# Exercise
Retype, word for word, every line from the one holding "camera: 30 degrees right, 5 degrees down" through the one holding "none -> grey star [477,237,552,295]" in the entries below, both included, and only those lines.

# Supplied material
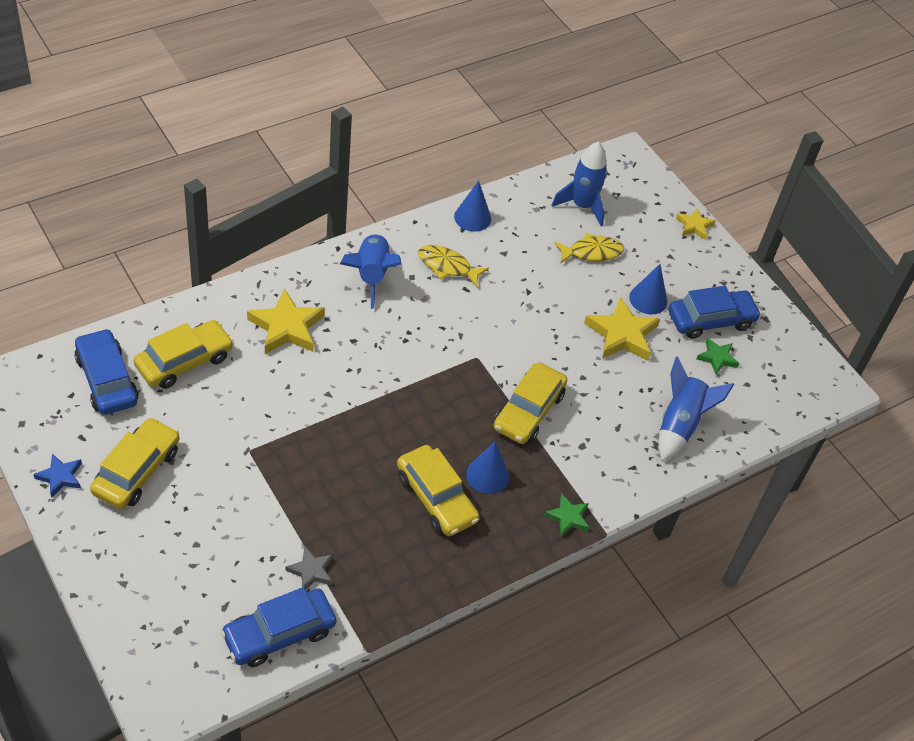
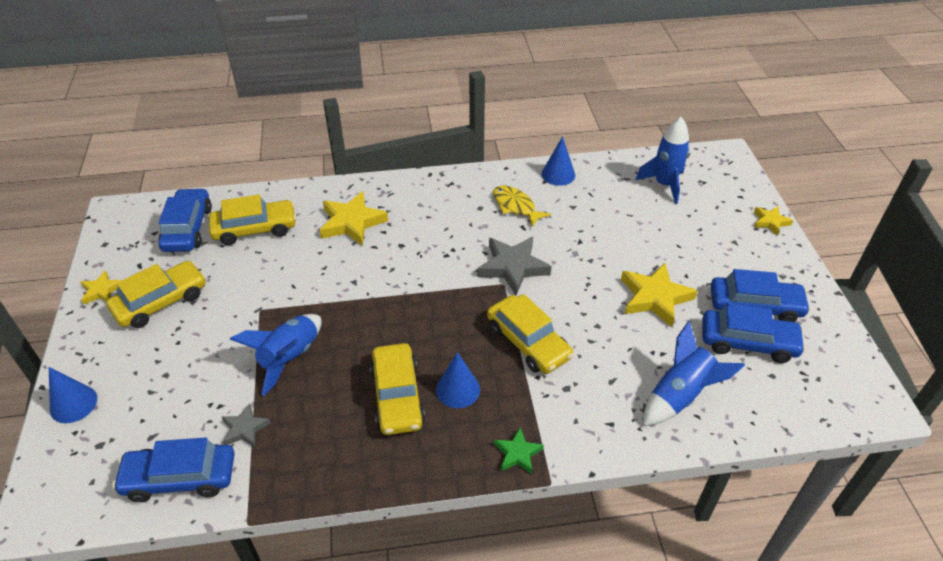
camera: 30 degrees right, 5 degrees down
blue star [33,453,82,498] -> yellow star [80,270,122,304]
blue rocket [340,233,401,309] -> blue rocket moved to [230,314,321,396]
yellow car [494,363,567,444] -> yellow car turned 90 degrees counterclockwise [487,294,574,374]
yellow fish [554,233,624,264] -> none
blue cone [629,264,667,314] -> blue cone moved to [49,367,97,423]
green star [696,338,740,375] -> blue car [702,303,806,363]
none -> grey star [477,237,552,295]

* * *

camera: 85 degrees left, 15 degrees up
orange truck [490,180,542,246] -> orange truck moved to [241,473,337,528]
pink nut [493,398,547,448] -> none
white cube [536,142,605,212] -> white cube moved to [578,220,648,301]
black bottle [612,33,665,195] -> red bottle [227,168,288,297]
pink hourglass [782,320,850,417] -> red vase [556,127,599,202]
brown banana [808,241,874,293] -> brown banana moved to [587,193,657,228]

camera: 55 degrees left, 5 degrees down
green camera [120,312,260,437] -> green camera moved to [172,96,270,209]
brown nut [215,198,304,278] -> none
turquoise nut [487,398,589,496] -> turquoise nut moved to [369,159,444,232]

==

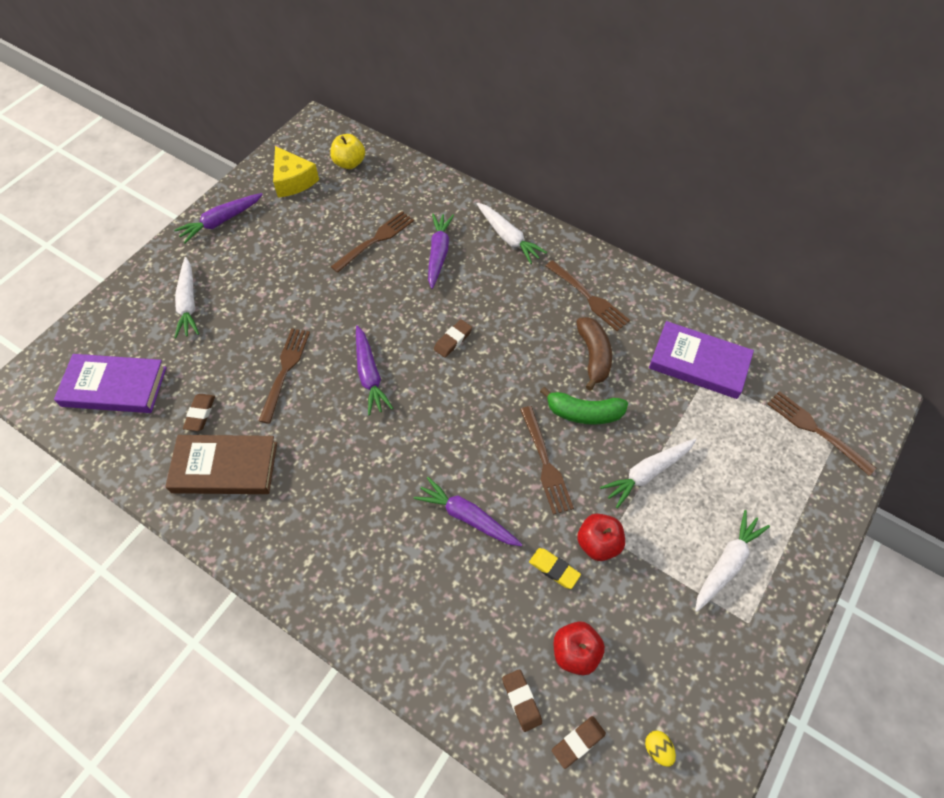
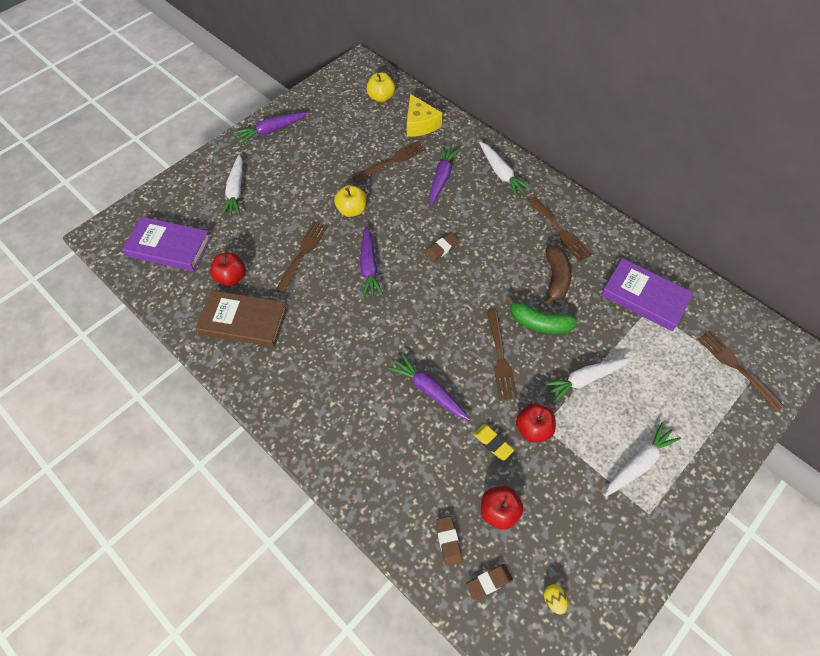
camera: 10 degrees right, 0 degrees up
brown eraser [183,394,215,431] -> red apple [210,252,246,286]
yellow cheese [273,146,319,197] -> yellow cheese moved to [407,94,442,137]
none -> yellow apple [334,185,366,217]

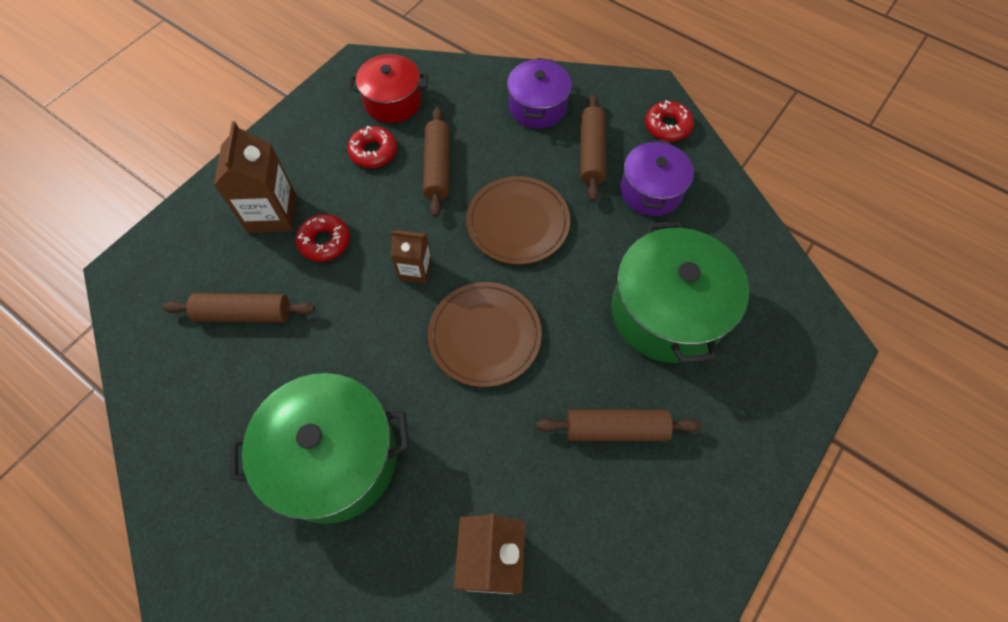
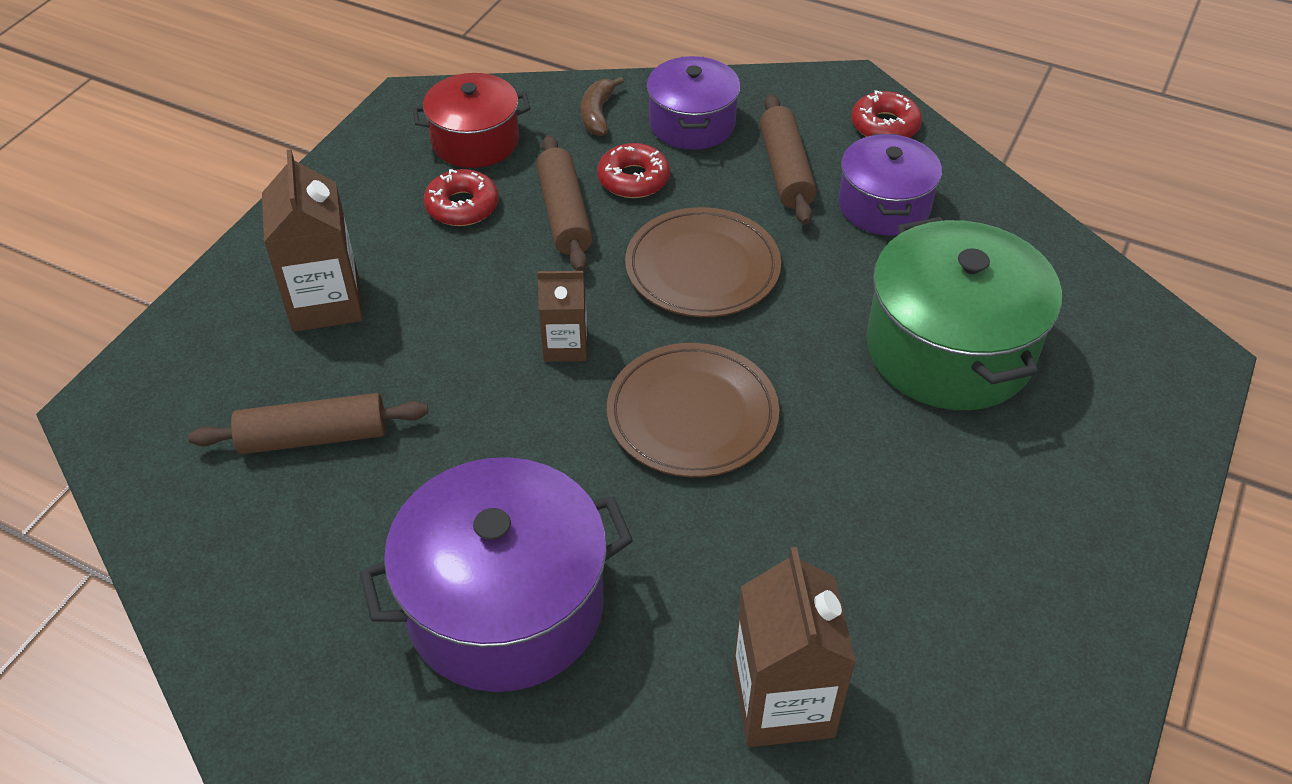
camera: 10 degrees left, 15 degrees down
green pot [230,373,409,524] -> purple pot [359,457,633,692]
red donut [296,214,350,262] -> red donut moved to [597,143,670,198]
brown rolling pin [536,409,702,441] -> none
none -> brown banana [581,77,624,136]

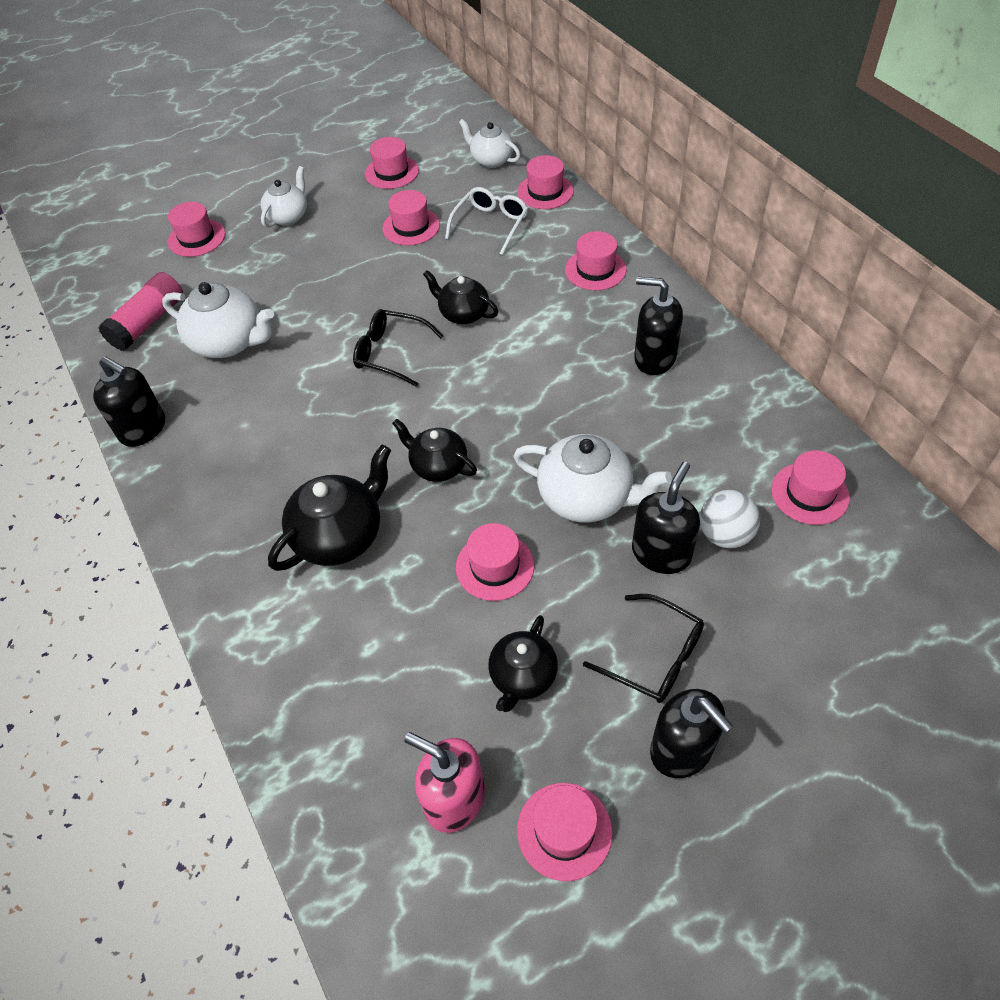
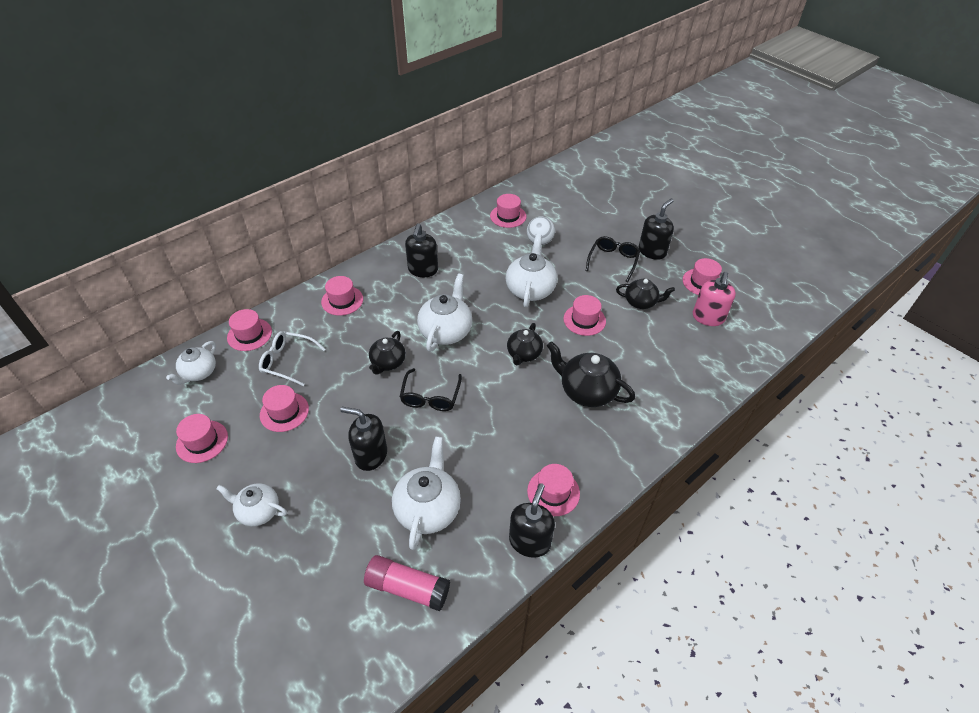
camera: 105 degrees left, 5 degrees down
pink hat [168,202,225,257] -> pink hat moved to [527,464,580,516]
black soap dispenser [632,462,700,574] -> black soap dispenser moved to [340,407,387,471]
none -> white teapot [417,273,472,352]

# The completed task
camera: 30 degrees right, 5 degrees down
blue star [33,453,82,498] -> yellow star [80,270,122,304]
blue rocket [340,233,401,309] -> blue rocket moved to [230,314,321,396]
yellow car [494,363,567,444] -> yellow car turned 90 degrees counterclockwise [487,294,574,374]
yellow fish [554,233,624,264] -> none
blue cone [629,264,667,314] -> blue cone moved to [49,367,97,423]
green star [696,338,740,375] -> blue car [702,303,806,363]
none -> grey star [477,237,552,295]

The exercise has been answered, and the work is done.